◆ **Exercise brief**:
Return the records below exactly; pictures stay out.

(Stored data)
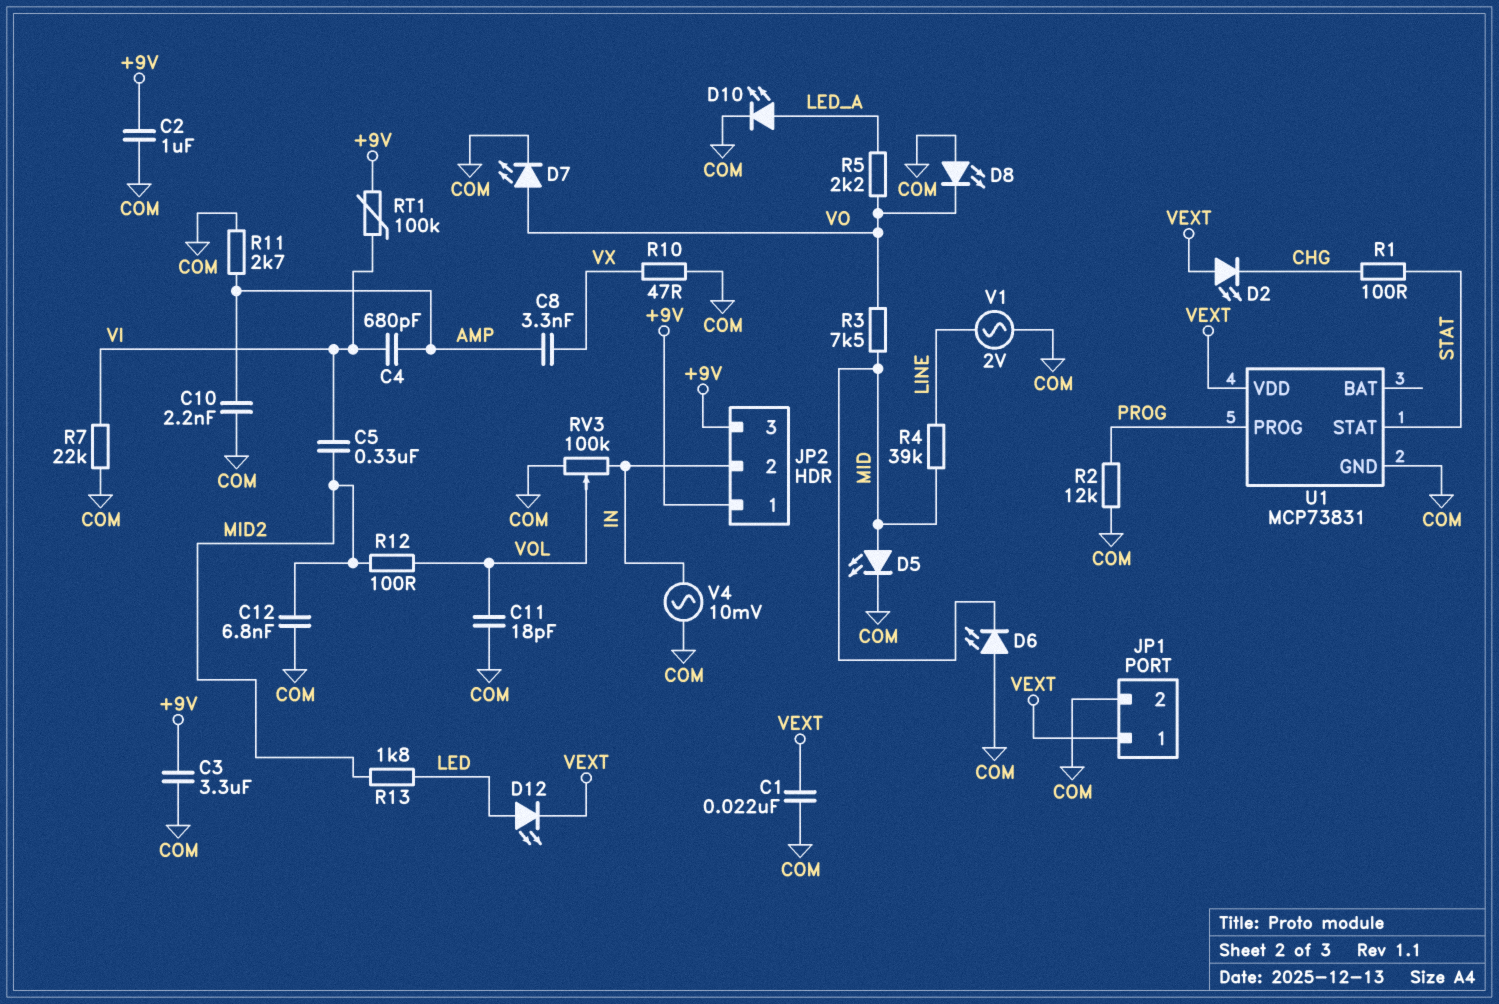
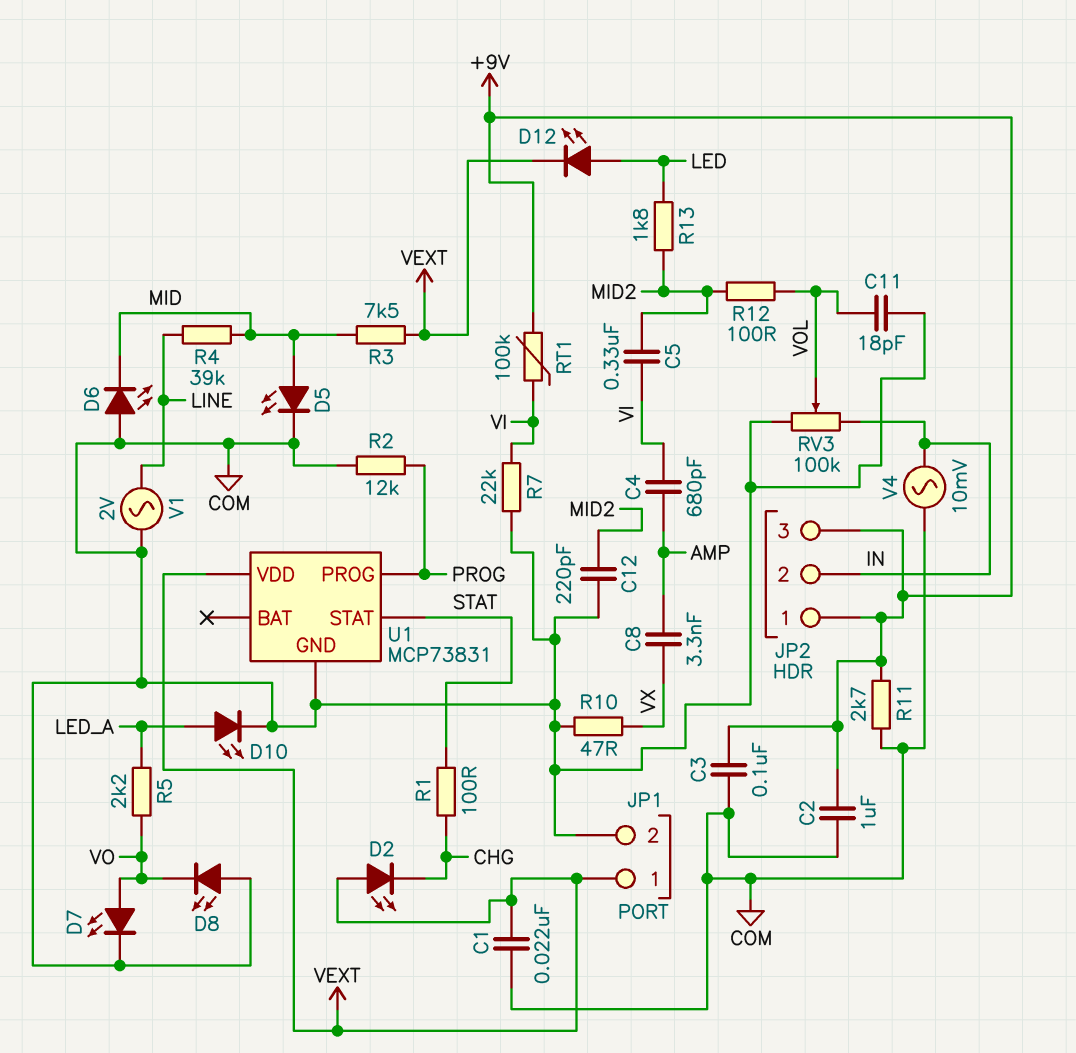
C3: 3.3uF (+9V, COM) -> 100nF (+9V, COM)
C10: 2.2nF (AMP, COM) -> none
C12: 6.8nF (COM, MID2) -> 220pF (COM, MID2)
R3: 7.5k (MID, VO) -> 7.5k (MID, VEXT)
R11: 2.7k (AMP, COM) -> 2.7k (+9V, COM)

◆ **Expected answer**:
C3: 3.3uF (+9V, COM) -> 100nF (+9V, COM)
C10: 2.2nF (AMP, COM) -> none
C12: 6.8nF (COM, MID2) -> 220pF (COM, MID2)
R3: 7.5k (MID, VO) -> 7.5k (MID, VEXT)
R11: 2.7k (AMP, COM) -> 2.7k (+9V, COM)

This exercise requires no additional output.